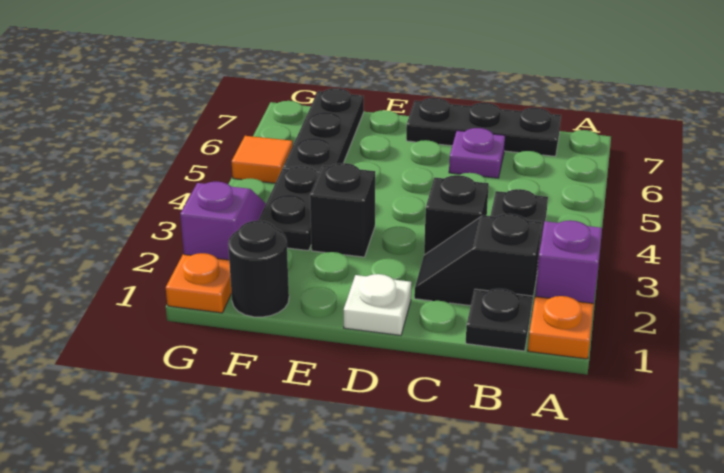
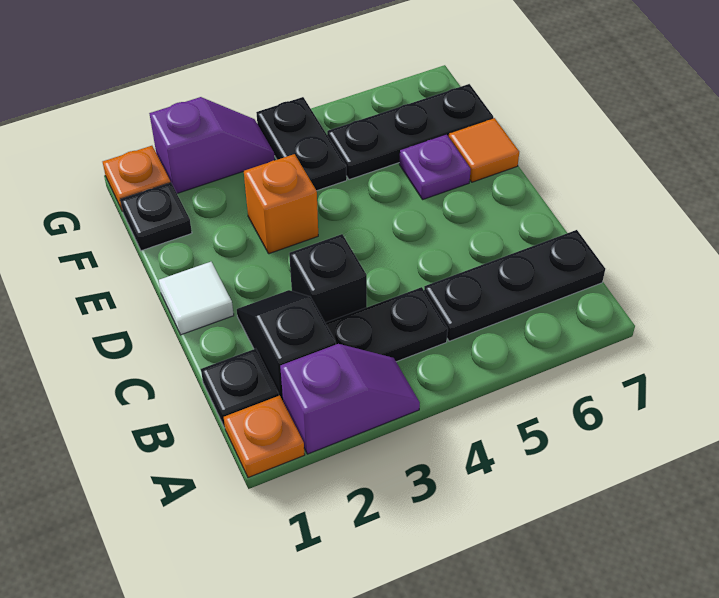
black plate B7:D7 level 1 -> black plate B5:B7 level 1
purple plate C6 level 1 -> purple plate E6 level 1
white plate D1 level 1 -> white tile D1 level 1
black brick E3 level 1 -> orange brick E3 level 1
black round brick F1 level 1 -> black plate F1 level 1
black plate F3:F4 level 1 -> black plate F4:G4 level 1
orange tile G5 level 1 -> orange tile E7 level 1

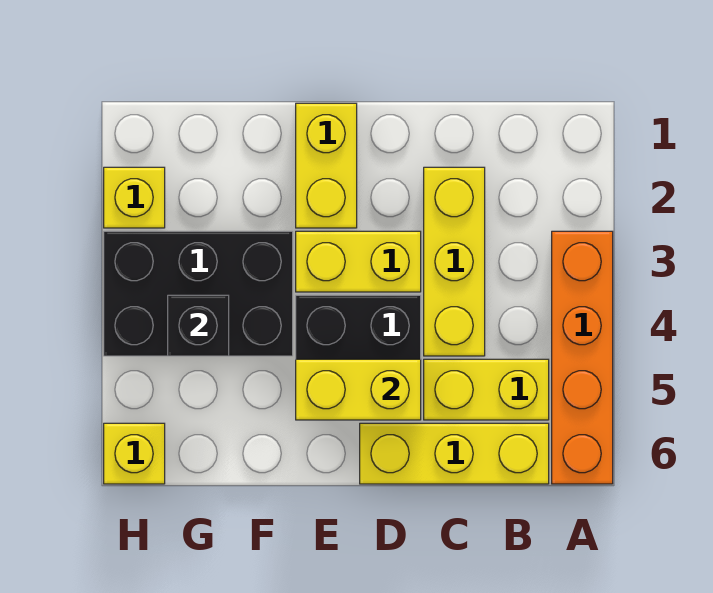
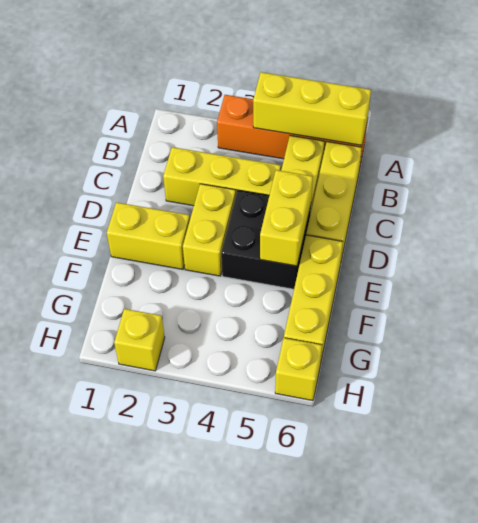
none -> yellow brick A4:A6 level 2
none -> yellow brick E6:G6 level 1
black brick F3:H4 level 1 -> none
black brick G4 level 2 -> none

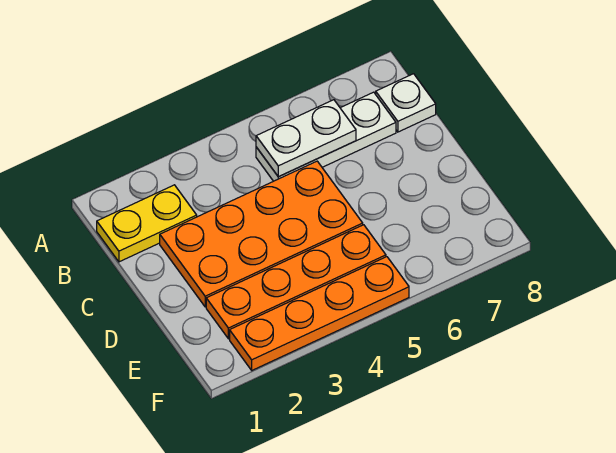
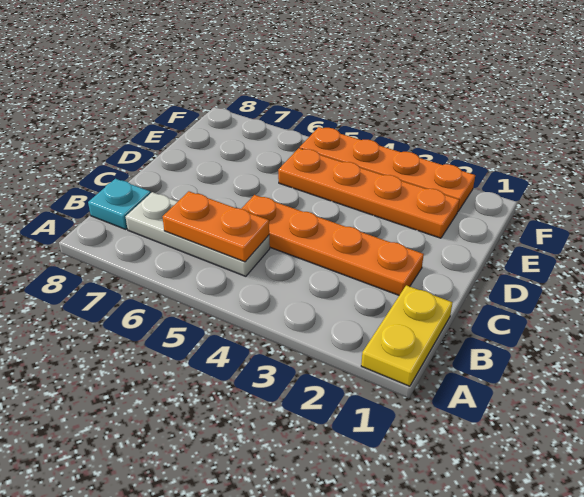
yellow plate B1:B2 level 1 -> yellow plate A1:B1 level 1
white plate B5:B6 level 2 -> orange plate B5:B6 level 2
white plate B8 level 1 -> cyan plate B8 level 1
orange plate C2:D5 level 1 -> orange plate C2:C5 level 1

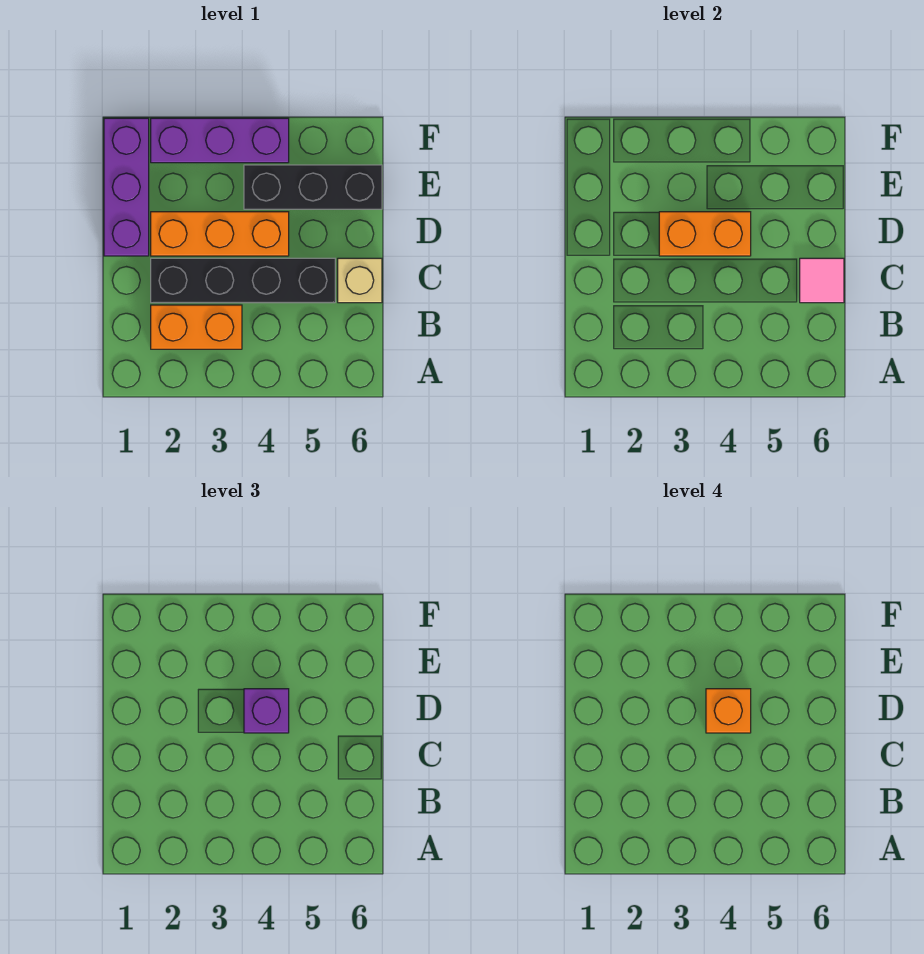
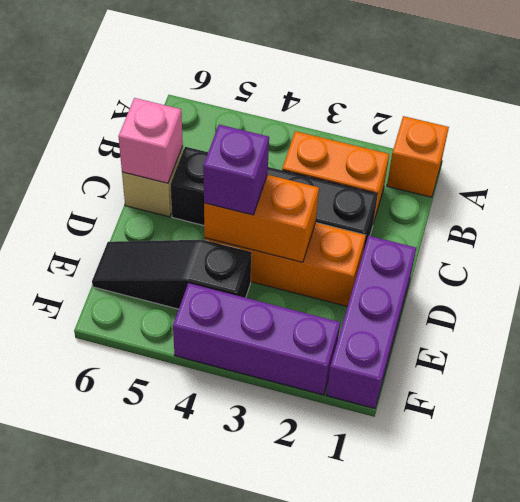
pink tile C6 level 2 -> pink brick C6 level 2
orange brick D4 level 4 -> orange brick A1 level 1
black brick E4:E6 level 1 -> black slope E4:E6 level 1 top 4

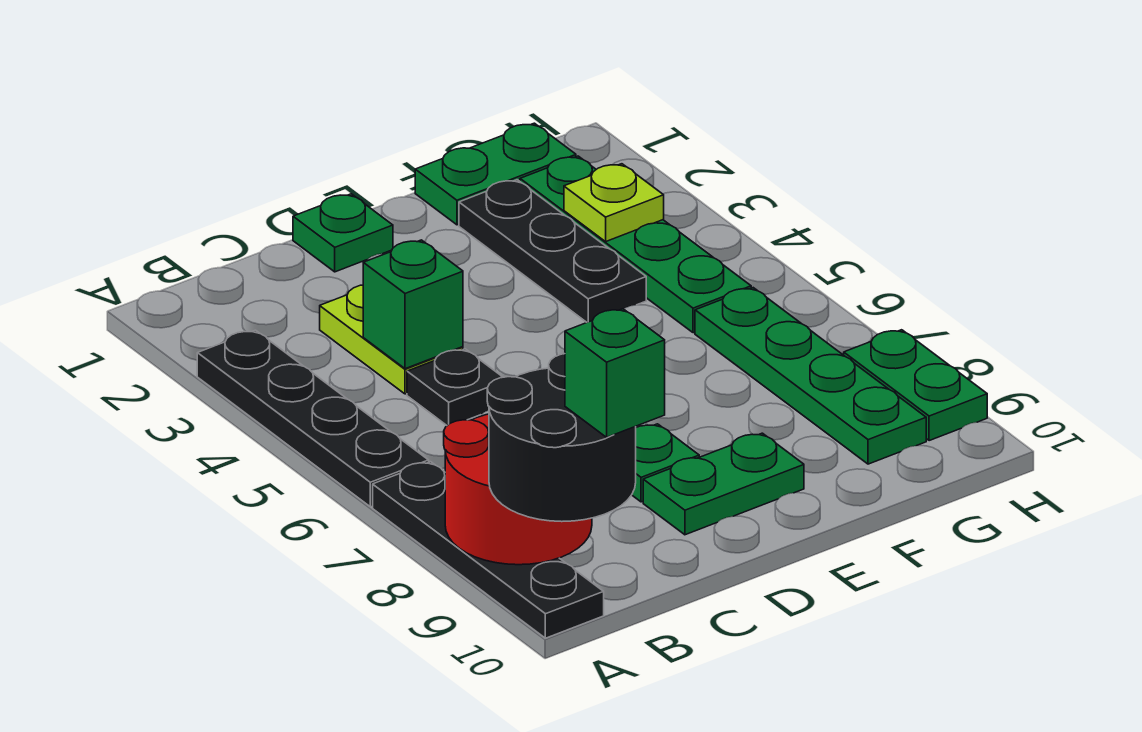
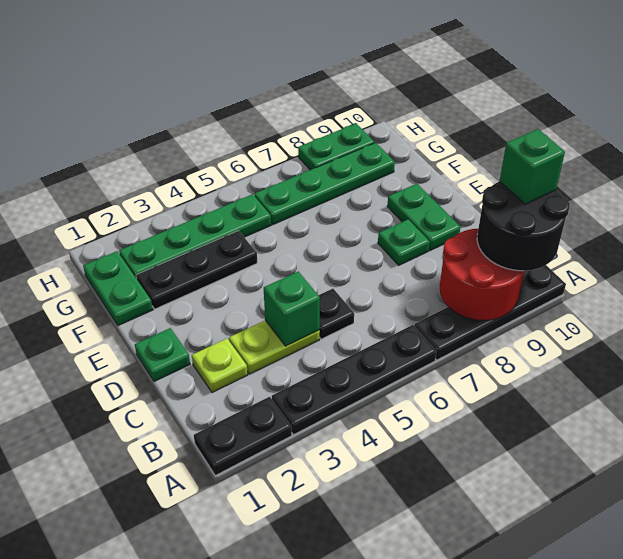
none -> black plate A1:A2 level 1
lime plate G3 level 2 -> lime plate C2 level 1

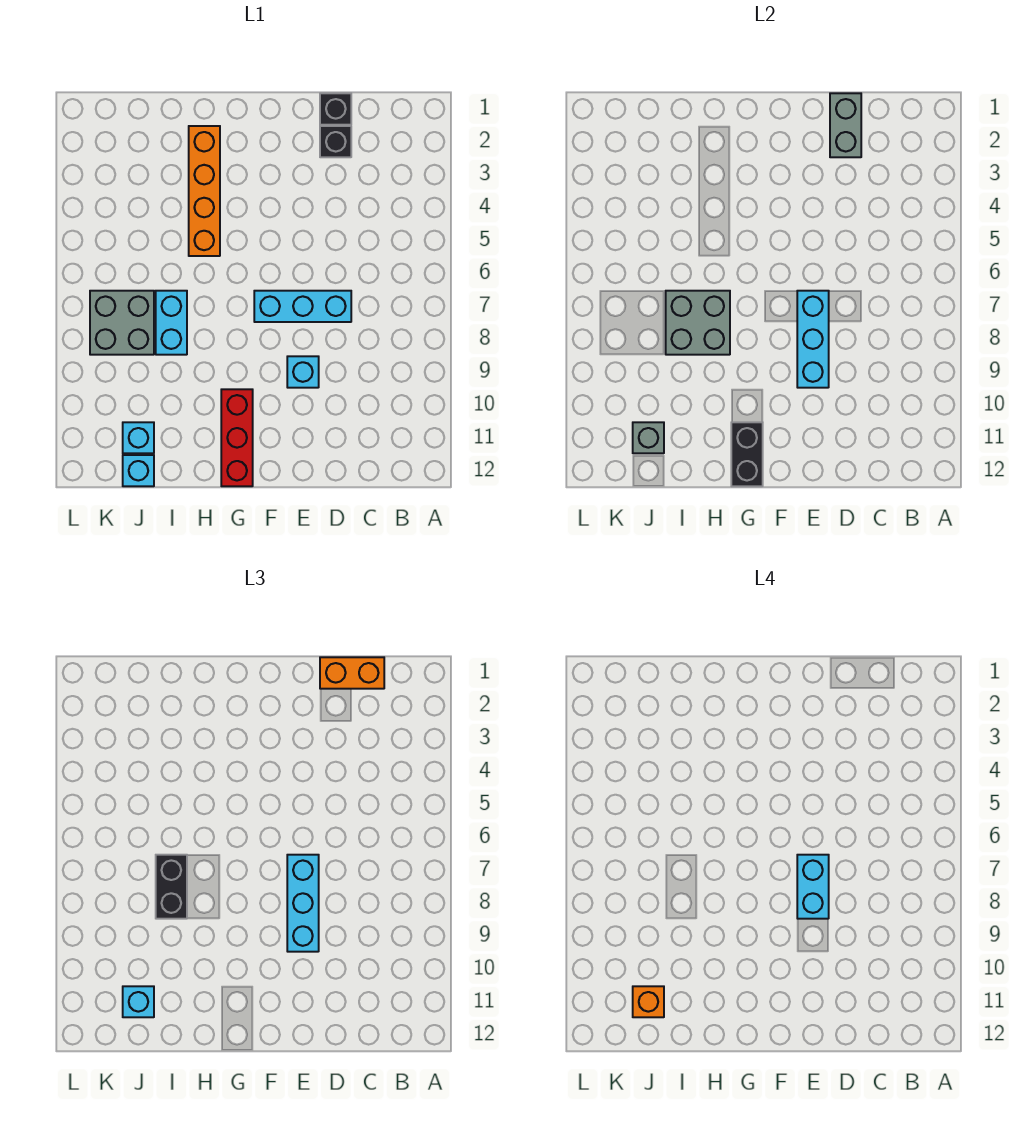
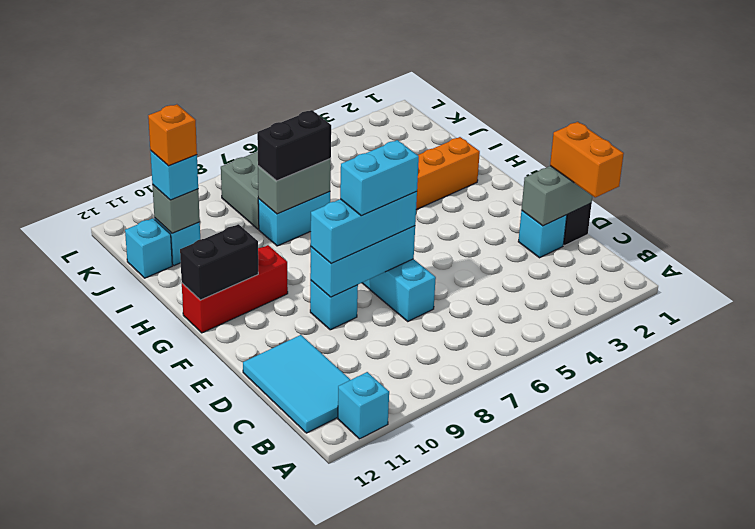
none -> cyan brick A11 level 1
none -> cyan tile B11:D12 level 1
black brick D2 level 1 -> cyan brick D2 level 1
grey brick H7:I8 level 2 -> grey brick I7:I8 level 2

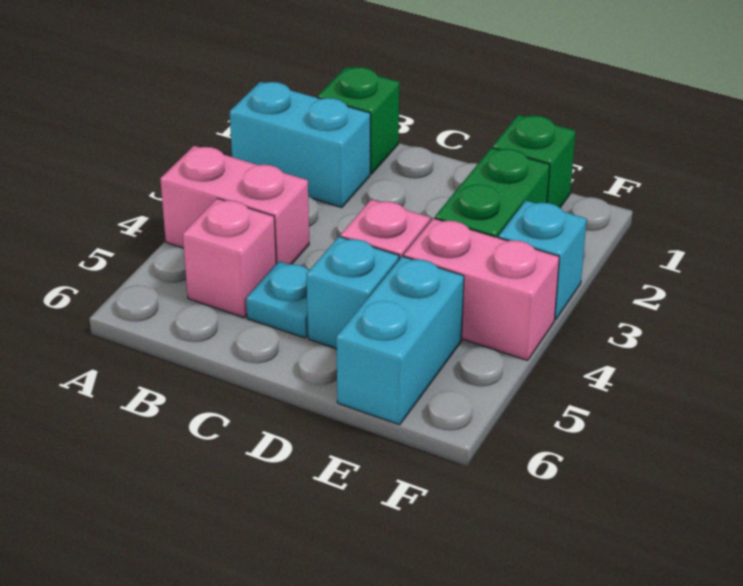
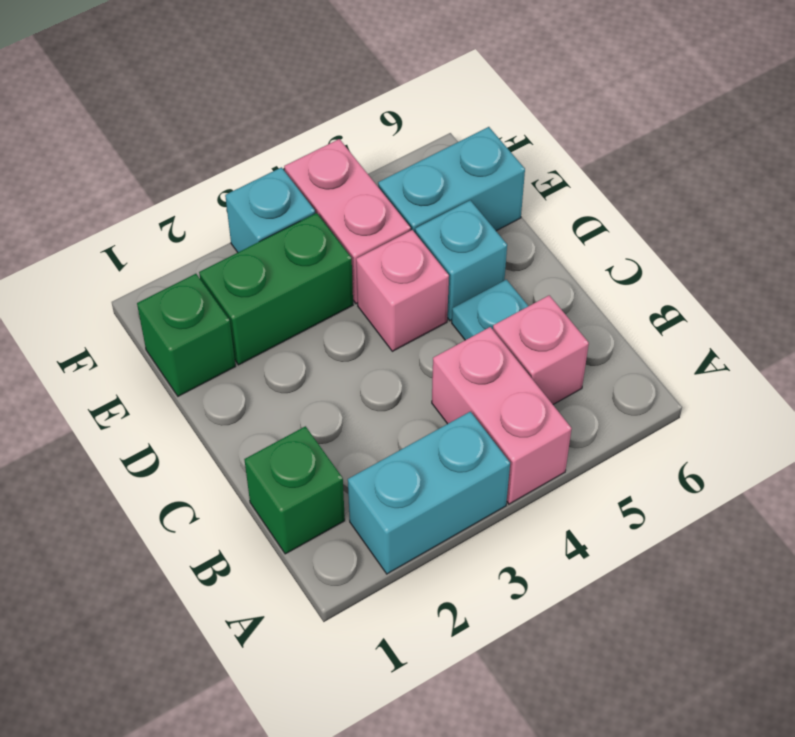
cyan brick A2:B2 level 1 -> cyan brick A2:A3 level 1

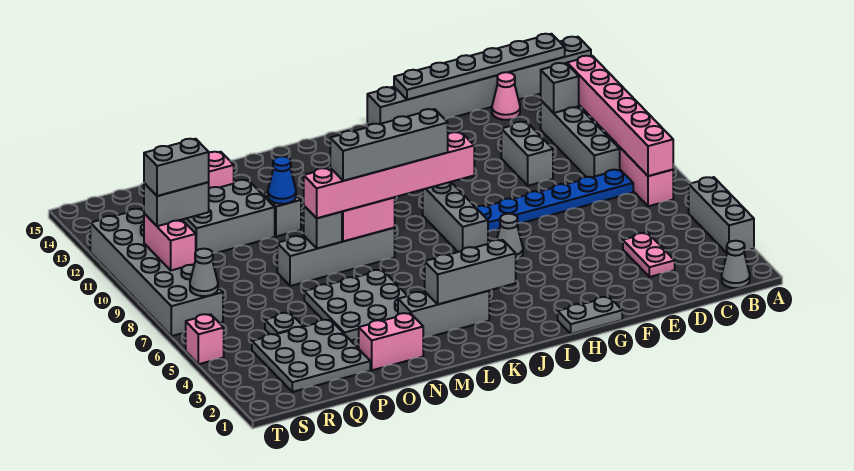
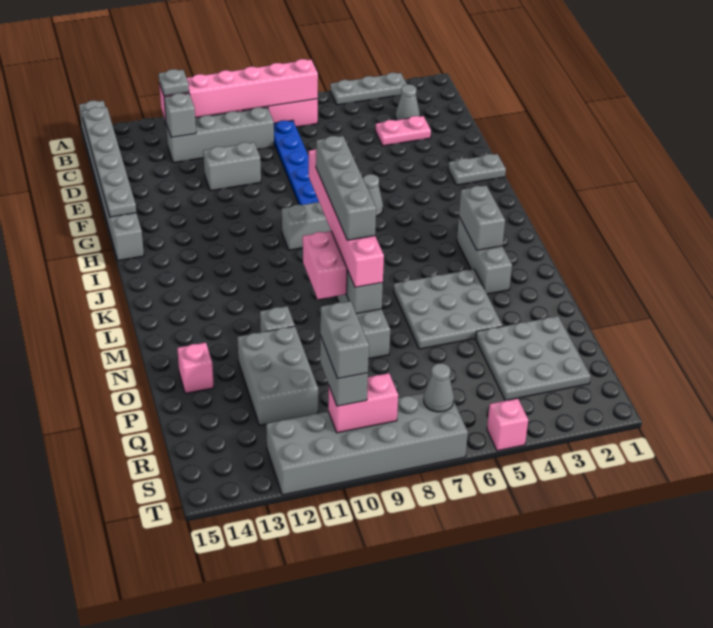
grey brick A3:A5 level 1 -> grey plate A3:A5 level 1
grey cone B1 level 1 -> grey cone C3 level 1
pink cone D14 level 1 -> none
grey plate G1:H1 level 1 -> grey plate G1:G2 level 1
grey brick J3:L3 level 2 -> grey brick K3:L3 level 2
pink brick N2:O2 level 1 -> none
blue cone N11 level 2 -> none
grey plate Q5 level 1 -> grey plate B12 level 3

* [Task prompt]: What is needed is an exact copy of the line containing "grey plate G1:H1" and each line after it, through the final line of the entries above.

* [Result of this exercise]:
grey plate G1:H1 level 1 -> grey plate G1:G2 level 1
grey brick J3:L3 level 2 -> grey brick K3:L3 level 2
pink brick N2:O2 level 1 -> none
blue cone N11 level 2 -> none
grey plate Q5 level 1 -> grey plate B12 level 3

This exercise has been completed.